-- Try it --
Omit the pictures, then reproduce every remaining record exactly.

-- Supplied material --
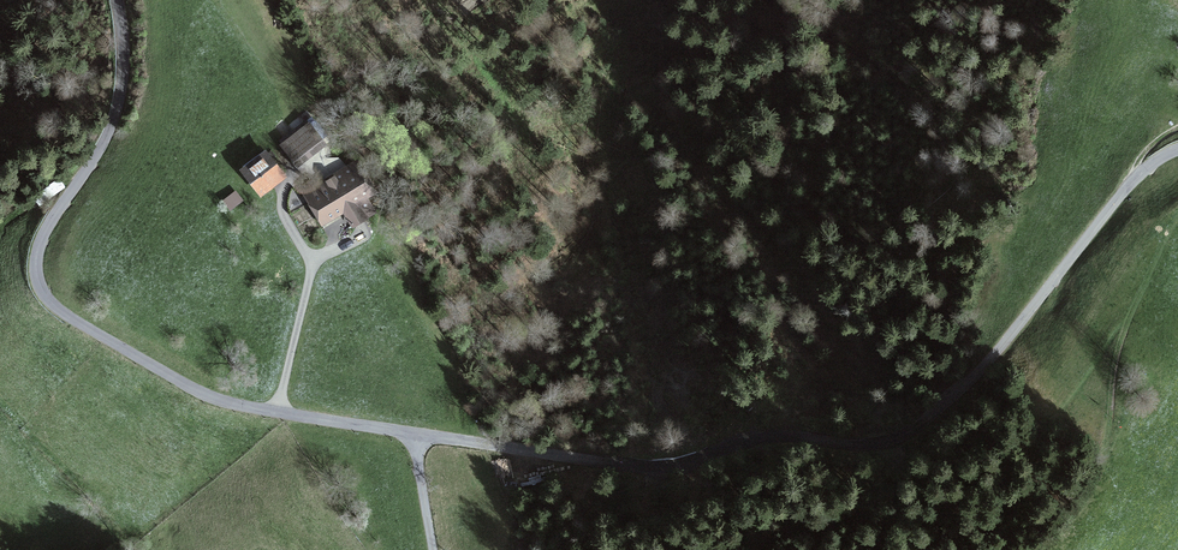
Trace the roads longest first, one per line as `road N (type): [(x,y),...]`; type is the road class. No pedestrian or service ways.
road 1 (unclassified): [(412,435),(622,465),(676,465),(774,431),(855,444),(893,441),(1004,345),(1123,191),(1177,147)]
road 2 (unclassified): [(117,0),(123,56),(118,106),(41,242),(36,270),(46,297),(205,394),(412,435)]
road 3 (track): [(316,176),(282,202),(313,262),(281,411)]
road 4 (track): [(1177,213),(1108,358)]

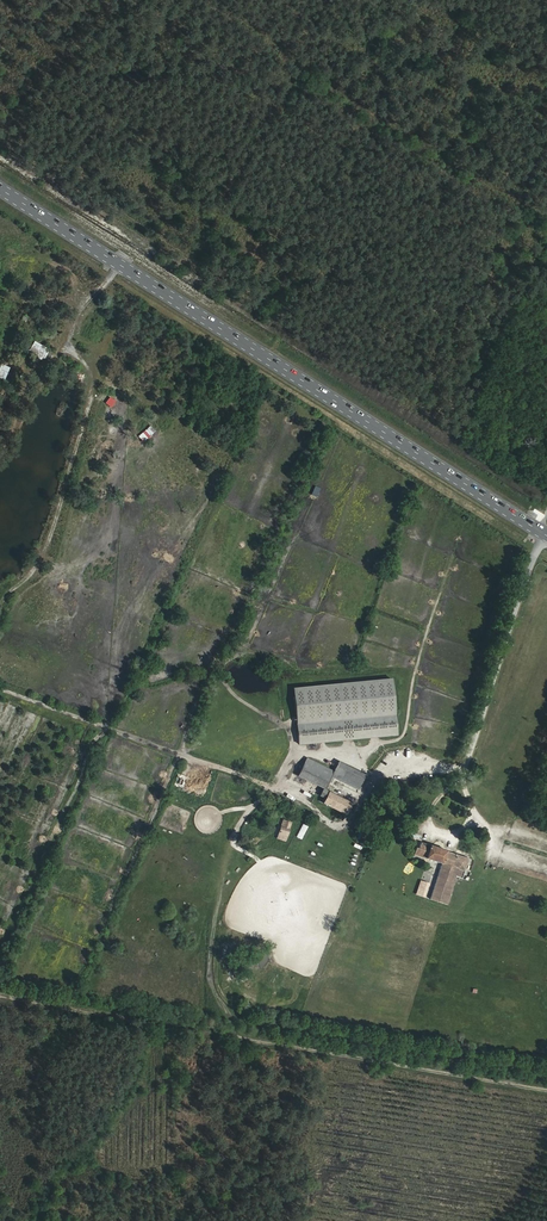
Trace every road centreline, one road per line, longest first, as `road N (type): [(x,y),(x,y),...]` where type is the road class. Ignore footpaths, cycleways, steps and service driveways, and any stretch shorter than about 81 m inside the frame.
road 1 (primary): [(546,534),(0,188)]
road 2 (track): [(546,1090),(0,997)]
road 3 (track): [(272,789),(0,686)]

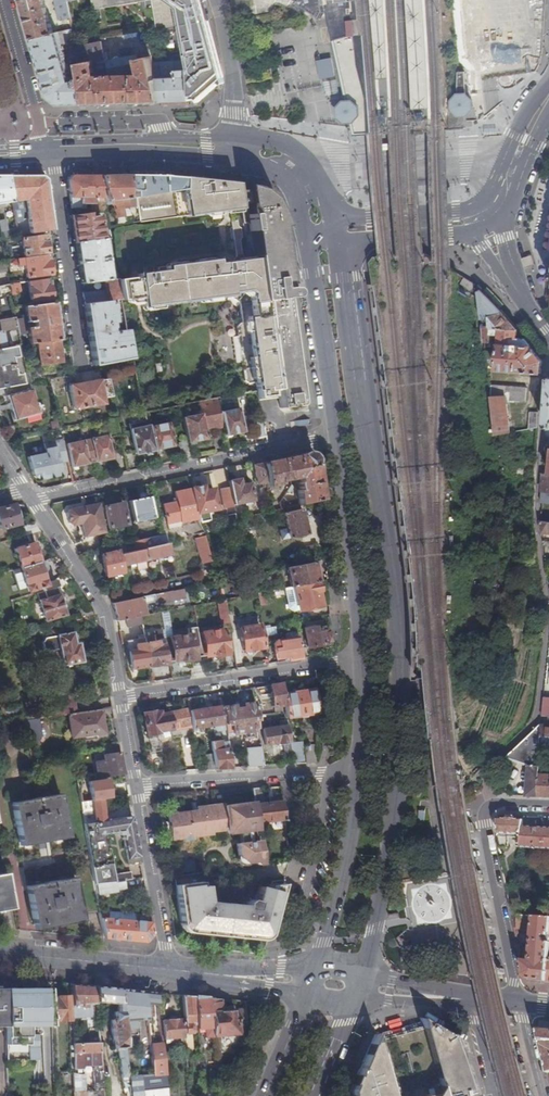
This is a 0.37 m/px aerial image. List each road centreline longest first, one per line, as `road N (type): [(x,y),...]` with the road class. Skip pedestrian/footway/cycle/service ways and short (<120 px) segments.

-- Exercise solution --
Trace the roads longest first, one per line as `road N (type): [(x,y),...]`; type is the road class. No pedestrian or service ways.
road 1 (unclassified): [(412,435),(622,465),(676,465),(774,431),(855,444),(893,441),(1004,345),(1123,191),(1177,147)]
road 2 (unclassified): [(117,0),(123,56),(118,106),(41,242),(36,270),(46,297),(205,394),(412,435)]
road 3 (track): [(316,176),(282,202),(313,262),(281,411)]
road 4 (track): [(1177,213),(1108,358)]

Trace every road centreline, one road per line, longest first, as `road N (type): [(x,y),(x,y),...]` where type is the road class. Ignore footpaths, cycleways, steps and service driveways, and any stretch shorter than about 81 m inside the frame.
road 1 (primary): [(546,534),(0,188)]
road 2 (track): [(546,1090),(0,997)]
road 3 (track): [(272,789),(0,686)]

This is a 0.37 m/px aerial image. List each road centreline longest first, one per line, as `road N (type): [(x,y),...]` with the road class. Skip pedestrian/footway/cycle/service ways and short (<120 px) segments.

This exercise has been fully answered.